**Information:**
———

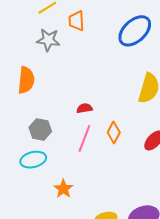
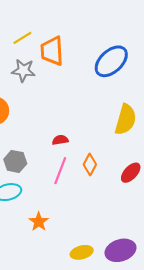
orange trapezoid: (76, 21) -> (52, 51), size x1.4

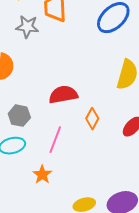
red semicircle: (60, 140) -> (63, 95), size x1.8
pink line: (60, 171) -> (55, 140), moved

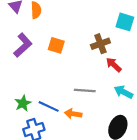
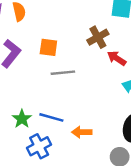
gray line: (85, 91) -> (63, 73), moved
orange arrow: (73, 114) -> (82, 132), moved

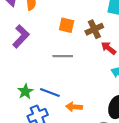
orange square: (48, 47) -> (67, 25), moved

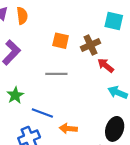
green star: (25, 91) -> (15, 95), moved

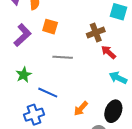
orange square: (61, 41) -> (50, 27), moved
orange arrow: (68, 129) -> (81, 108), moved, turned -56

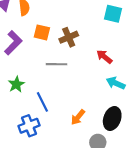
brown cross: (96, 33) -> (69, 37), moved
blue line: (48, 93) -> (42, 102), turned 42

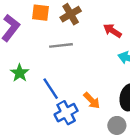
orange arrow: (78, 117) -> (92, 101), turned -77
blue cross: (29, 126) -> (66, 113), moved

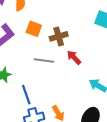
red arrow: (112, 31) -> (74, 57), moved

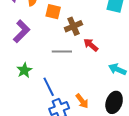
orange square: (34, 29) -> (53, 12), moved

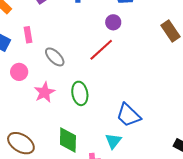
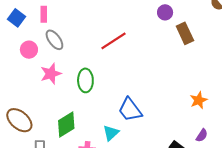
purple circle: (113, 22) -> (165, 12), moved
gray ellipse: (55, 57) -> (54, 40), moved
green diamond: (68, 140) -> (66, 125), turned 48

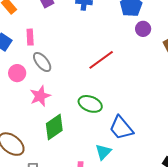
purple circle: (165, 12) -> (143, 29), moved
green ellipse: (85, 80) -> (90, 104), moved, turned -65
green diamond: (66, 125) -> (54, 127), moved

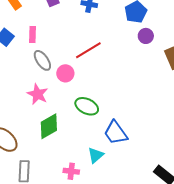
red line: (101, 60) -> (88, 50), moved
pink circle: (17, 73) -> (65, 73), moved
pink star: (40, 96) -> (38, 94), turned -30

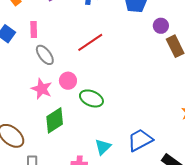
purple circle: (146, 36) -> (161, 26), moved
pink circle: (65, 73) -> (68, 81), moved
blue trapezoid: (116, 133) -> (140, 140), moved, turned 100

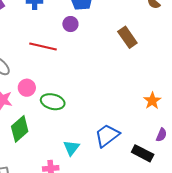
purple circle: (161, 26) -> (70, 24), moved
red line: (90, 42) -> (43, 46), turned 56

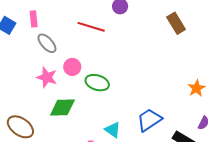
green diamond: (20, 129) -> (62, 108), turned 36
cyan triangle: (71, 148) -> (113, 130), turned -36

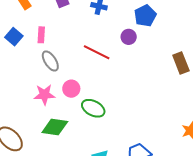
pink star: (47, 77) -> (44, 95), turned -30

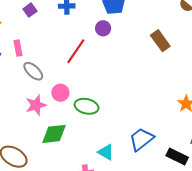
red line: (97, 52) -> (76, 51), turned -68

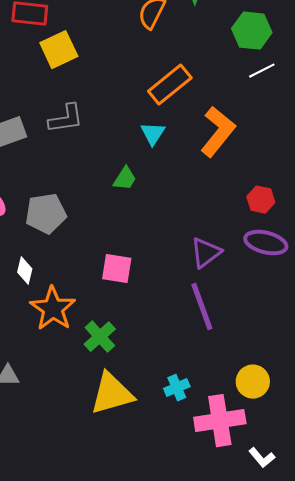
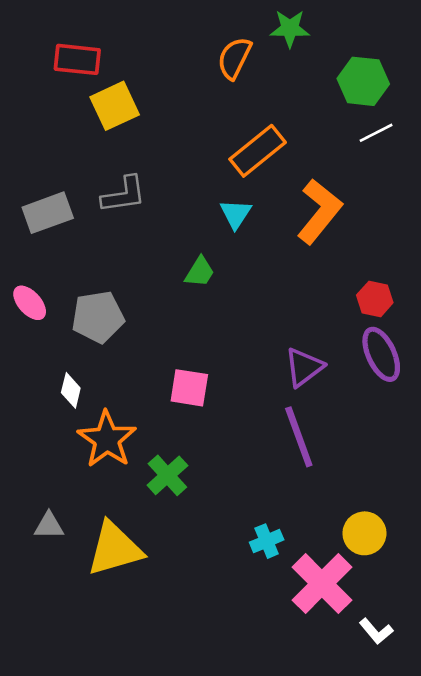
purple ellipse: (266, 243) -> (381, 354), turned 51
yellow triangle: (112, 394) -> (115, 549), moved
pink cross: (220, 421) -> (322, 584), turned -36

———

**Instructions to follow:** Using the records above, find and show each line with the string "triangle".

**Exercise output:**
cyan triangle: (71, 148) -> (113, 130), turned -36
yellow triangle: (112, 394) -> (115, 549), moved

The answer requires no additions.